** THE TASK **
Search the records below for the word "black". Copy each line where it occurs.

** EXERCISE DATA **
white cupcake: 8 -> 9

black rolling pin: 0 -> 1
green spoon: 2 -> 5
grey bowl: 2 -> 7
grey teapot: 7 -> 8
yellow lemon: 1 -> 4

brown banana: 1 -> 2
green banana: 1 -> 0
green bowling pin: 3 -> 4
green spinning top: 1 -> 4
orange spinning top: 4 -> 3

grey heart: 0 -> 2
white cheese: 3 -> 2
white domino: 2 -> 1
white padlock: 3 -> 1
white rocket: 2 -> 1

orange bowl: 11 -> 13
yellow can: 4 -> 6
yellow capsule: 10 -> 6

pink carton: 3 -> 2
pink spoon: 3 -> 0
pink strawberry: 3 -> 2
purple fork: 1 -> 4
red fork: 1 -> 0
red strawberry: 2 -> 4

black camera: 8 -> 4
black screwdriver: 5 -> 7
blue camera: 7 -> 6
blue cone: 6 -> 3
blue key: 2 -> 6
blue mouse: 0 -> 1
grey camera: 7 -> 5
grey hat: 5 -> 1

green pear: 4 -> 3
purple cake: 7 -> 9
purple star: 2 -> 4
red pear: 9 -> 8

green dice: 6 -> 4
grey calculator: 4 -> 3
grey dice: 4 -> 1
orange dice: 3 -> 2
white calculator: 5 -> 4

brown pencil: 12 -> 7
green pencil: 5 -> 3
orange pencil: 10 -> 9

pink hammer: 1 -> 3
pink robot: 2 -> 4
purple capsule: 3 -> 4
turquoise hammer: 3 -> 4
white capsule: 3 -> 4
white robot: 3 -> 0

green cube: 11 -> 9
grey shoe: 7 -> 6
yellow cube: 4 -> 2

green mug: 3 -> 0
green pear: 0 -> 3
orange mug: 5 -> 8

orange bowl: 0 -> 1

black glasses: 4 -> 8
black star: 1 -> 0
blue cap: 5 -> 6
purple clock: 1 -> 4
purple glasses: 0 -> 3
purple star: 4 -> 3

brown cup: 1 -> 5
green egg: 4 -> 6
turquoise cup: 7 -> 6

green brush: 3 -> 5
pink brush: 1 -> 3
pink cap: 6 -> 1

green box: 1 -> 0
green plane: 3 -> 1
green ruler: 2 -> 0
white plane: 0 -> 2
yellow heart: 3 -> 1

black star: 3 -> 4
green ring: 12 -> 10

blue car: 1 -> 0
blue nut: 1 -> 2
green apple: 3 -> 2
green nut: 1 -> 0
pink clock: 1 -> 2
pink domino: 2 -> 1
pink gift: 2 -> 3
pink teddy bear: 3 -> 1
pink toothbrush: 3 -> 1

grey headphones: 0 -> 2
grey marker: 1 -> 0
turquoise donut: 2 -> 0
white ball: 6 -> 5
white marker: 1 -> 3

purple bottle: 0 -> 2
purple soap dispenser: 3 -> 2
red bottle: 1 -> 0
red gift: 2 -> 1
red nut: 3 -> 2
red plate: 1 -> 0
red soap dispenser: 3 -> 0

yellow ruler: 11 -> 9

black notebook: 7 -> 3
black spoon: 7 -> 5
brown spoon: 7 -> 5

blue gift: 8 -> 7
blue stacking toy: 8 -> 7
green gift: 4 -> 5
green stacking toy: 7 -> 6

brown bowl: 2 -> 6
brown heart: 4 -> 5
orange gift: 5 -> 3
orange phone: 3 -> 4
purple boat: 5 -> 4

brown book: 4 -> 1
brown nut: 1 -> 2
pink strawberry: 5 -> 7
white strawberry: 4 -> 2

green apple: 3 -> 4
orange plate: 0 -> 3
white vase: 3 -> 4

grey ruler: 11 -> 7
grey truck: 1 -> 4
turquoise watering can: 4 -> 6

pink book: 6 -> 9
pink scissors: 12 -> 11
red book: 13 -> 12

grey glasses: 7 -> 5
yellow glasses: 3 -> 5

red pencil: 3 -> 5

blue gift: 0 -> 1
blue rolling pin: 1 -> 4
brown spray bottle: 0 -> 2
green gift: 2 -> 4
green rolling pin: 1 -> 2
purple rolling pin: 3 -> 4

** EXERCISE OUTPUT **
black rolling pin: 0 -> 1
black camera: 8 -> 4
black screwdriver: 5 -> 7
black glasses: 4 -> 8
black star: 1 -> 0
black star: 3 -> 4
black notebook: 7 -> 3
black spoon: 7 -> 5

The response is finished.